Recorded data
+ + + + + + +
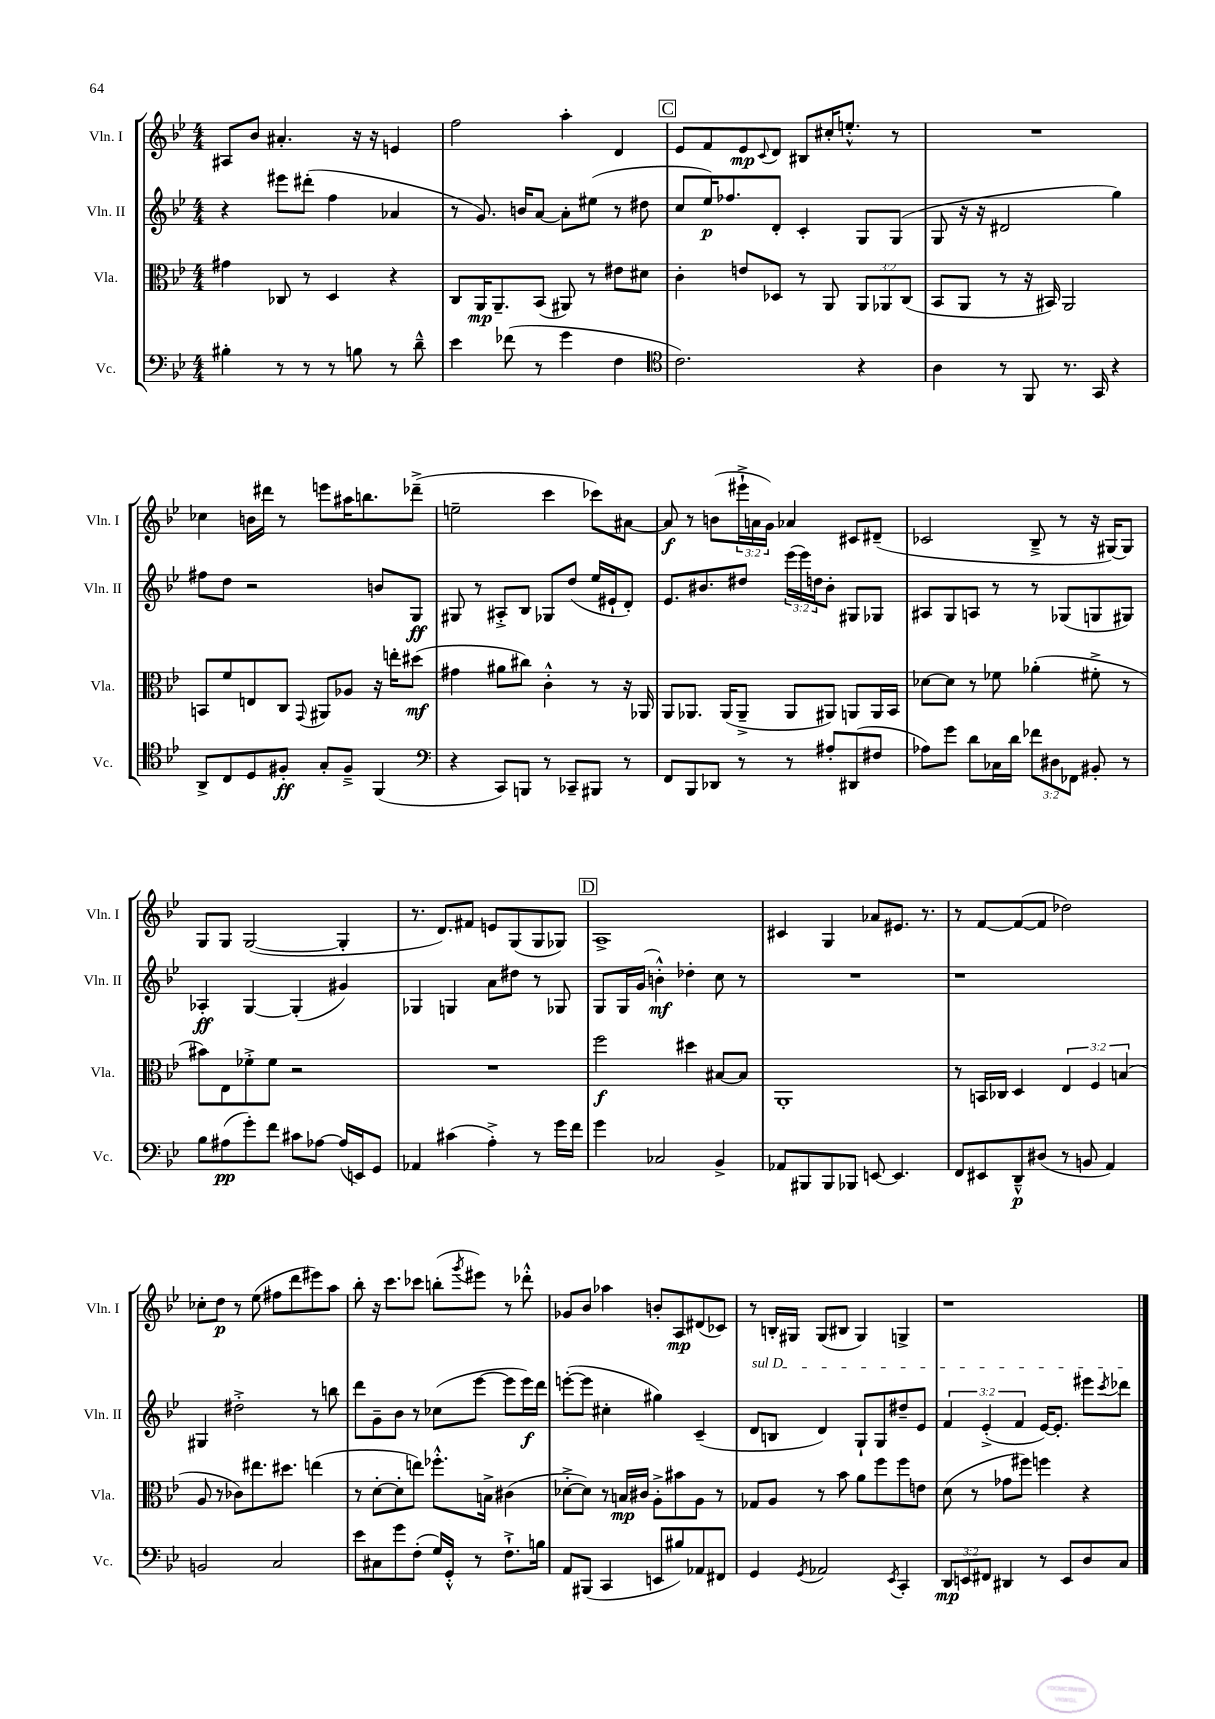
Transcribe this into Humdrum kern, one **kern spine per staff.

**kern	**kern	**kern	**kern
*staff4	*staff3	*staff2	*staff1
*clefF4	*clefC3	*clefG2	*clefG2
*k[b-e-]	*k[b-e-]	*k[b-e-]	*k[b-e-]
*M4/4	*M4/4	*M4/4	*M4/4
4B#'	4g#	4r	8A#
.	.	.	8b-
8r	8C-	8eee#	4.a#'
8r	8r	(8ddd#'	.
8r	4D	4ff	.
8B	.	.	16r
.	.	.	16r
8r	4r	4a-	4e
8d~^^	.	.	.
=	=	=	=
4e-	8C	8r	2ff
.	16AA	8.g)	.
.	8.AA~	.	.
(8f-	.	.	.
.	.	16b	.
8r	(8BB-	[8a	.
4g	8AA#)	8a']	4aa'
.	8r	(8ee#	.
4F	8e#	8r	4d
.	8d#	8dd#	.
=	=	=	=
*clefC4	*	*	*
2.c)	4c'	8cc	8e-
.	.	16ee-)	8f
.	.	8.ff-	.
.	8e	.	8e-
.	.	.	8qqc
.	8D-	8d'	8d
.	8r	4c'	8B#
.	8AA	.	16cc#'
.	.	.	8.ee'^^
4r	12AA	8G	.
.	12AA-	.	.
.	.	(8G	8r
.	(12C	.	.
=	=	=	=
4A	8BB-	8G	1r
.	8AA	16r	.
.	.	16r	.
8r	8r	2d#	.
8FF	16r	.	.
.	16BB#)	.	.
8.r	2AA	.	.
16GG	.	.	.
4r	.	4gg)	.
=	=	=	=
8AA^	8BB	8ff#	4cc-
8C	8f	8dd	.
8D	8E	2r	16b
.	.	.	16ddd#
8F#'	8C	.	8r
.	8qqGG	.	.
8G'	8AA#	.	8eee
8F#~^	8A-	.	16aa#
.	.	.	8.bb
(4FF	16r	8b	.
.	16ee'	.	.
.	(8dd#	8G	(8ddd-~^
=	=	=	=
*clefF4	*	*	*
4r	4g#	8G#	2ee~
.	.	8r	.
8CC)	8a#	8A#'^	.
8BBB	8cc#)	8B-	.
8r	4c'^^	8G-	4ccc
8CC-~	.	(8dd	.
8BBB#	8r	16ee-	8ccc-)
.	.	16e#`	.
8r	16r	8d')	[8a#
.	16AA-	.	.
=	=	=	=
8FF	8AA	8.e-	8a#]
8BBB-	8.AA-	.	8r
.	.	8.b#	.
8DD-	.	.	(8b
.	(16AA-	.	.
8r	8AA-~^	8dd#	24eee#`^
.	.	.	24a
.	.	.	24g)
8r	8AA-	(24eee-	4a-
.	.	24eee-)	.
.	.	24dd	.
8A#'	8AA#)	8b#'	.
(8DD#	8AA	8G#	8c#
8F#	16AA	8G-	(8d#~
.	16BB-	.	.
=	=	=	=
8A-)	[8d-	8A#	2c-
8g	8d-]	8G	.
8d	8r	8A	.
16C-	8f-	8r	.
16d	.	.	.
12f-	(4a-'	8r	8B-~^
12D#	.	.	.
.	.	(8G-	8r
12FF-	.	.	.
8BB#'	8f#'^	8G	16r
.	.	.	[16G#)
8r	8r	8G#)	8G#]
=	=	=	=
8B-	8b#)	4A-'	8G
(8A#	8E-	.	8G
8g')	8f-'^	[4G	([2G
8f	8f-	.	.
8c#	2r	(4G']	.
[8A-	.	.	.
(16A-]	.	4g#)	4G']
16EE)	.	.	.
8GG	.	.	.
=	=	=	=
4AA-	1r	4G-	8.r
.	.	.	8.d)
(4c#	.	4G	.
.	.	.	8f#
4A'^)	.	8a	8e
.	.	8dd#	(8G
8r	.	8r	8G
16g	.	8G-	8G-)
16f	.	.	.
=	=	=	=
4g	2ff	8G	1A^
.	.	16G	.
.	.	(16g	.
2C-	.	4b'^^)	.
.	4dd#	4dd-'	.
4BB-^	[8B#	8cc	.
.	8B#]	8r	.
=	=	=	=
8AA-	1AA'	1r	4c#
8BBB#	.	.	.
8BBB#	.	.	4G
8BBB-	.	.	.
[8EE	.	.	8a-
4.EE]	.	.	8.e#
.	.	.	8.r
=	=	=	=
8FF	8r	1r	8r
8EE#	16BB	.	[8f
.	16C-	.	.
8DD~^^	4D	.	(8f_
(8D#	.	.	8f]
8r	6E-	.	2dd-)
8BB	.	.	.
.	6F	.	.
4AA)	.	.	.
.	(6B	.	.
=	=	=	=
2BB	8A	4G#	8cc-'
.	8r	.	8dd
.	8c-)	2dd#'^	8r
.	8.ee#	.	(8ee-
2C	.	.	8ff#
.	8.dd#	.	.
.	.	.	8ddd
.	(4ee	8r	8eee#)
.	.	8bb	8aa
=	=	=	=
8e-	8r	8ddd	8bb-'
8C#	[8d'	8g~	16r
.	.	.	8.ccc
8g	8d']	8b-	.
(8F'	8ee)	8r	8ccc-
16G)	8.ff-'^^	(8cc-	(8bb'
16GG'^^	.	.	.
.	.	.	8qggg
8r	.	[8eee-	8eee#)
.	16B^	.	.
8.F`^	(4c#	8eee-]	8r
.	.	16eee-)	8ddd-'^^
16B	.	16ddd	.
=	=	=	=
8AA	[8d-'^	([8eee'	8g-
(8BBB#	8d-])	8eee]	8b-
4CC	8r	4cc#'	4aa-
.	16B	.	.
.	16c#	.	.
8EE	8A'^	4gg#)	8b'
8B#)	8b#	.	8A
8AA-	8A	(4c~	(8d#
8FF#	8r	.	8c-)
=	=	=	=
4GG	8G-	8d	8r
.	8A	8B	16B'
.	.	.	16G#
8qGG	.	.	.
2AA-	8r	4d)	(8G#
.	8b-	.	8B#
.	8a	8G`	4G#)
.	8ff	8G	.
8qEE-	.	.	.
4CC'	8ff	8dd#~	4G^
.	8e	8e-	.
=	=	=	=
12DD	(8d	6f	1r
12EE	.	.	.
.	8r	.	.
12FF#	.	(6e-'^	.
4DD#	8g-	.	.
.	.	6f	.
.	8ff#)	.	.
8r	4ff	[16e-)	.
.	.	8.e-']	.
8EE	.	.	.
8D	4r	8eee#	.
.	.	8qccc	.
8C	.	8ddd-	.
==	==	==	==
*-	*-	*-	*-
+ + + + + + +
• **WHAT IS BEING ASKED**: Pick out and copy every line of the data above that contains the string "kern", where case must match.

• **ANSWER TO THE PROBLEM**:
Transcribe this into Humdrum kern, one **kern spine per staff.
**kern	**kern	**kern	**kern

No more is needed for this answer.